What this task involves: Your answer should hold all lines of the entries that include the word "blanc".

[Scene images with change listings]
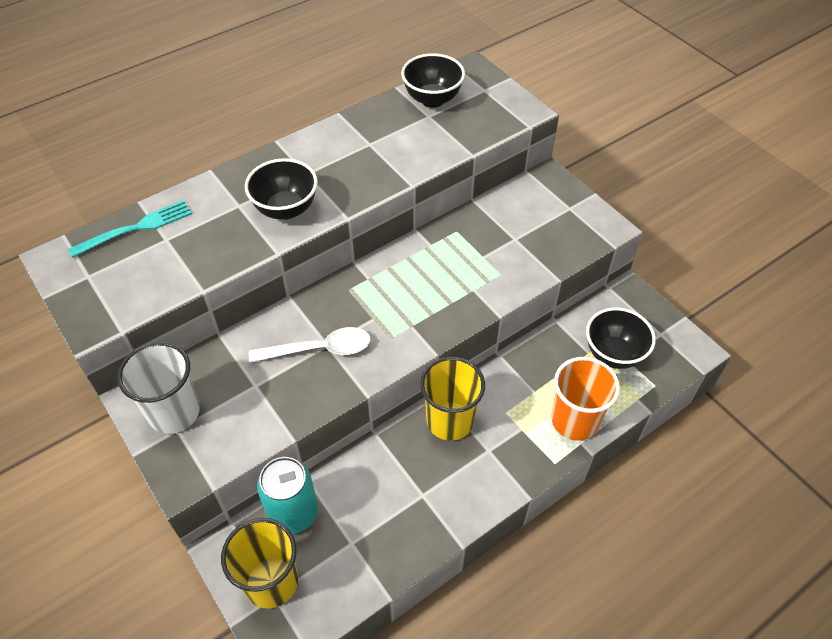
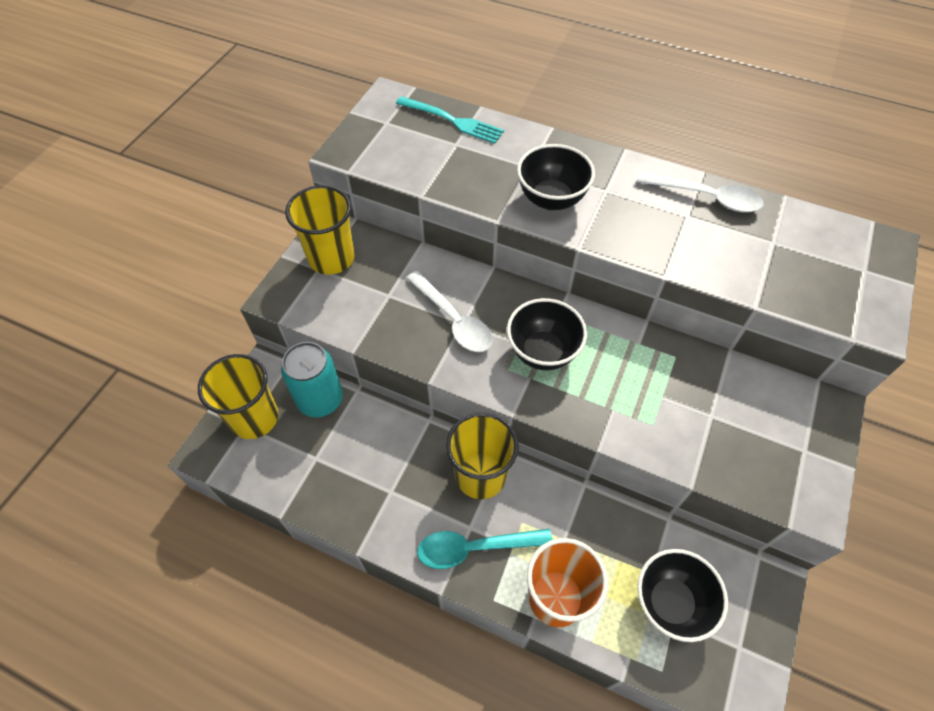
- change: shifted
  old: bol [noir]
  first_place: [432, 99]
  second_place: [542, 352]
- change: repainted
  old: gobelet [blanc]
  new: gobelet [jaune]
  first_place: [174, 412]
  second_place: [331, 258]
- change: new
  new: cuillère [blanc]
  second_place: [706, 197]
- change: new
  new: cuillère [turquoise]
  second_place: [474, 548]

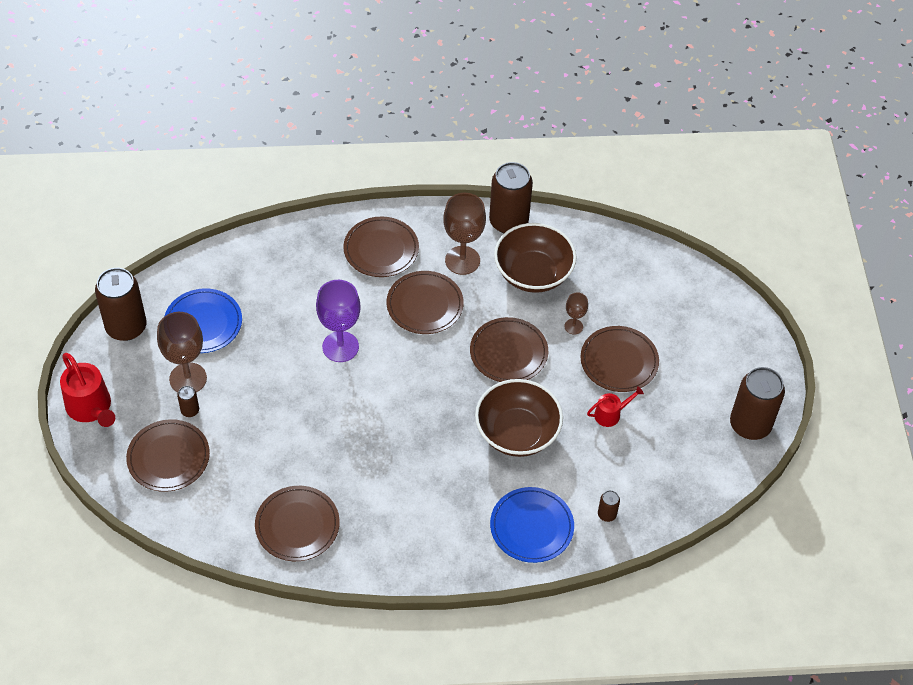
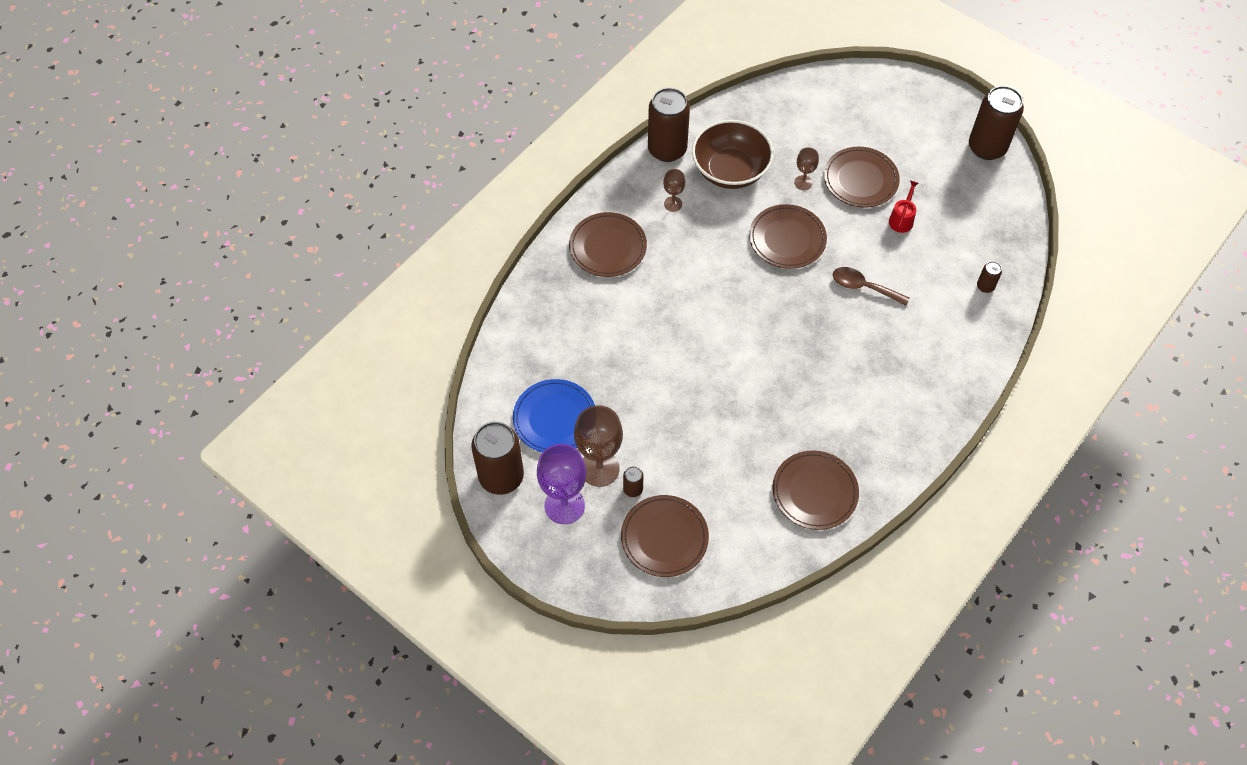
- change: scaled
  old: verre à pied [marron]
  first_place: [462, 260]
  second_place: [673, 204]
  factor: 0.52
- change: gone
  old: assiette [marron]
  first_place: [425, 305]
- change: shifted
  old: verre à pied [violet]
  first_place: [340, 347]
  second_place: [564, 505]
- change: gone
  old: arrosoir [rouge]
  first_place: [91, 408]
- change: swapped
  old: bol [marron]
  new: cuillère [marron]
  first_place: [517, 432]
  second_place: [864, 287]
- change: gone
  old: assiette [bleu]
  first_place: [531, 527]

Exercise answer:
  old: gobelet [blanc]
  new: cuillère [blanc]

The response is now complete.